Exercise directions. Going line by line through the entries below, note each one with "rubber", then report how many there are and nothing else.

Object state change records

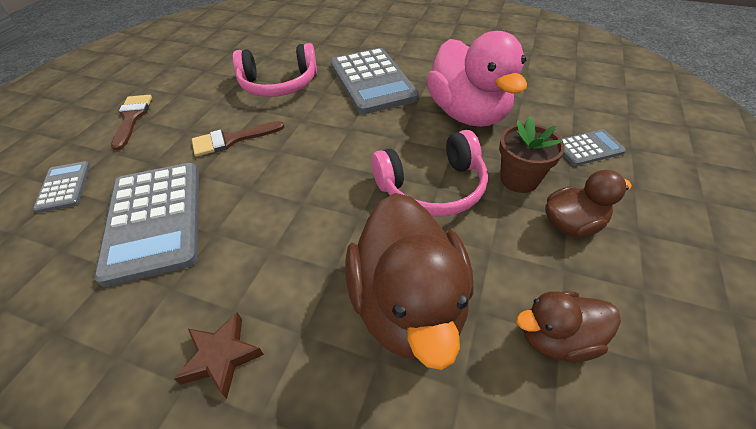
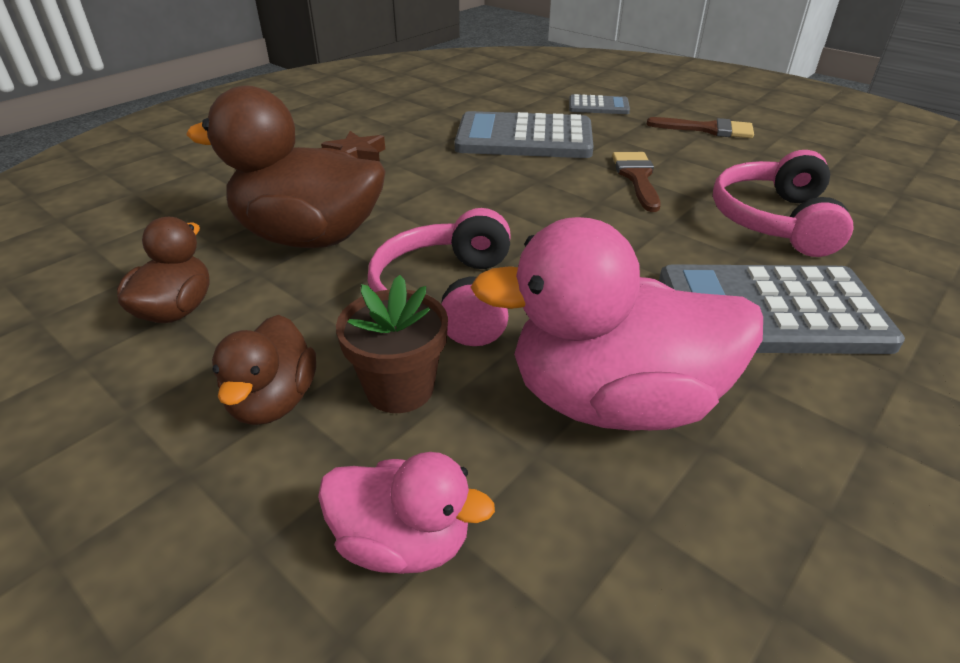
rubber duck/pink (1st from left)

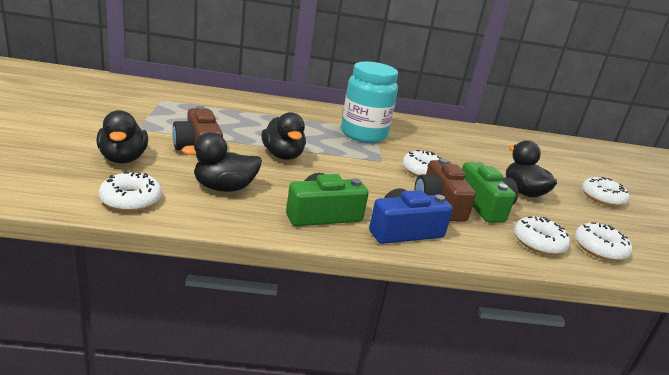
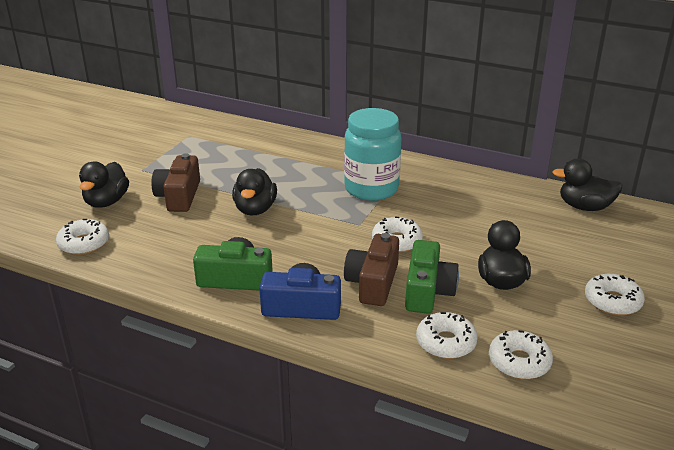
rubber duck/ebony (4th from left)

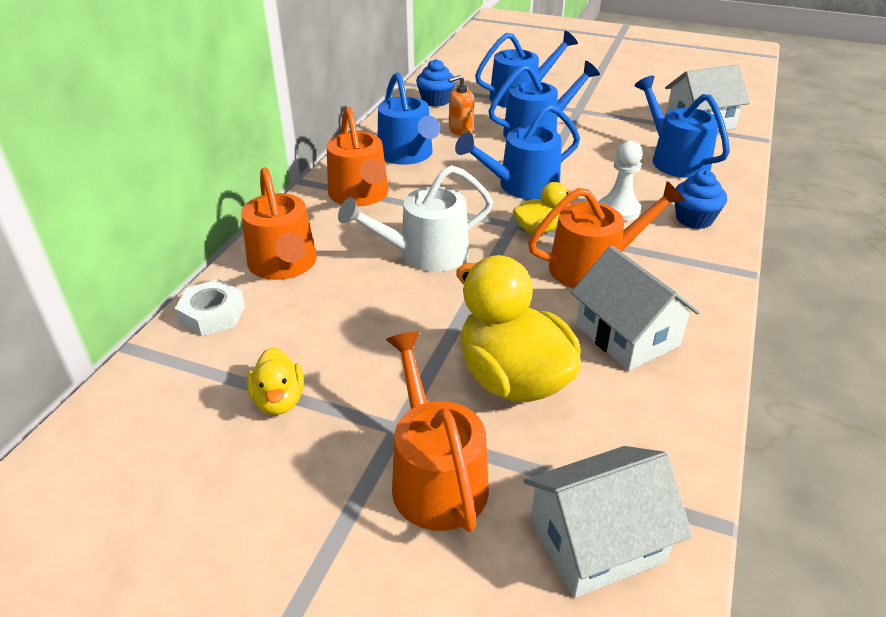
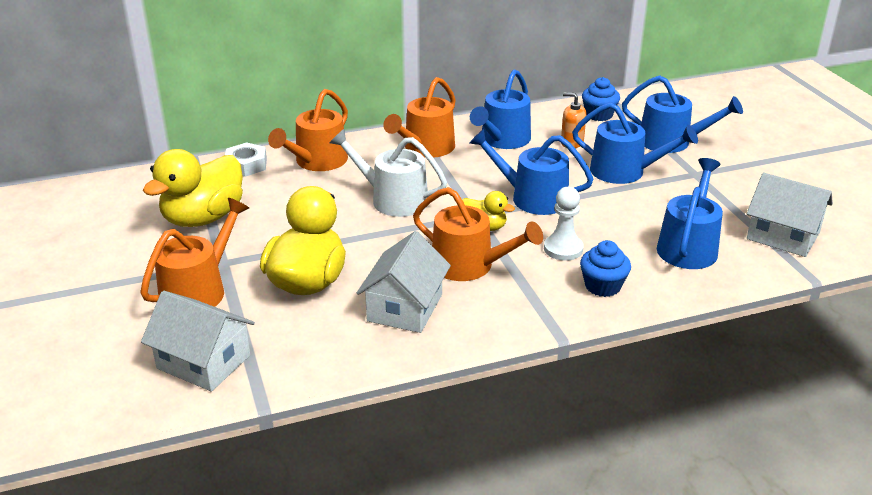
rubber duck/bright yellow (1st from left)

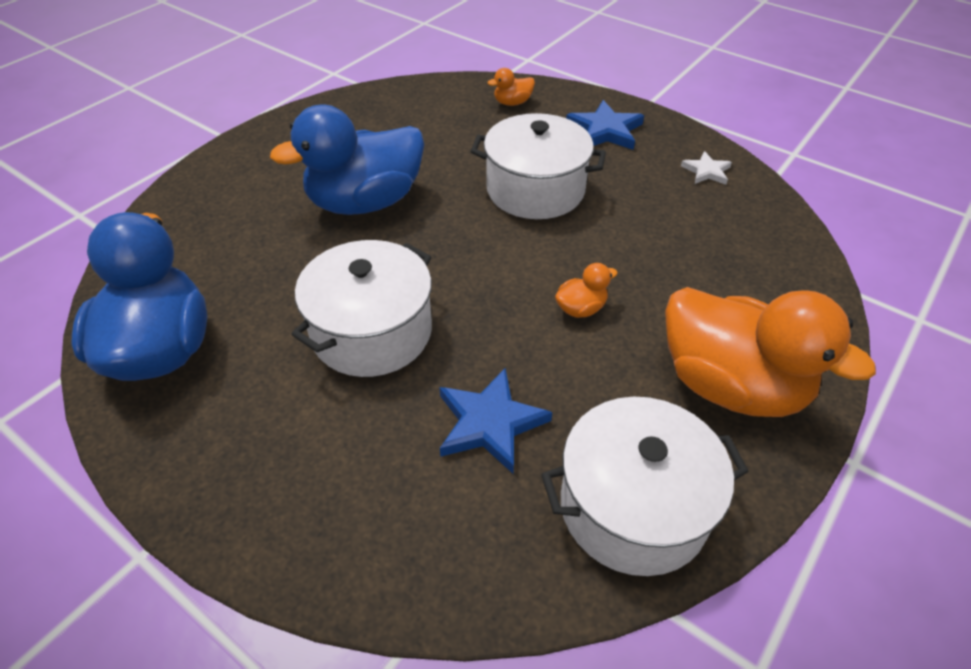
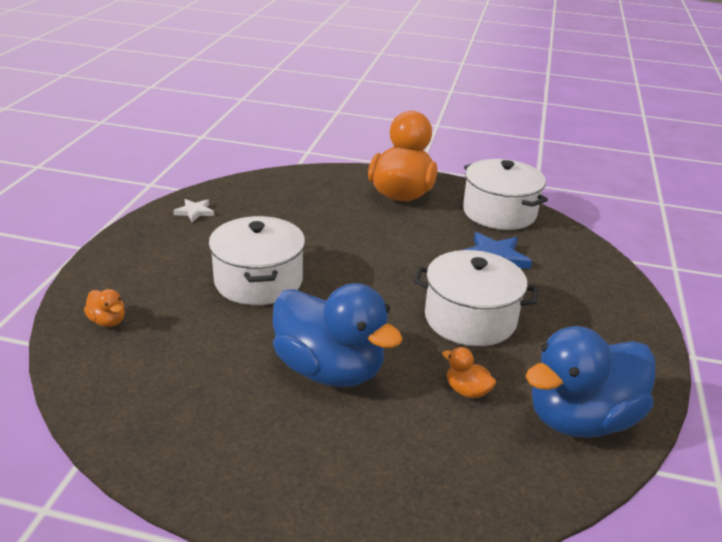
rubber duck/orange-coloured (3rd from left)
five-pointed star/cobalt (2nd from left in the first image)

Answer space. 4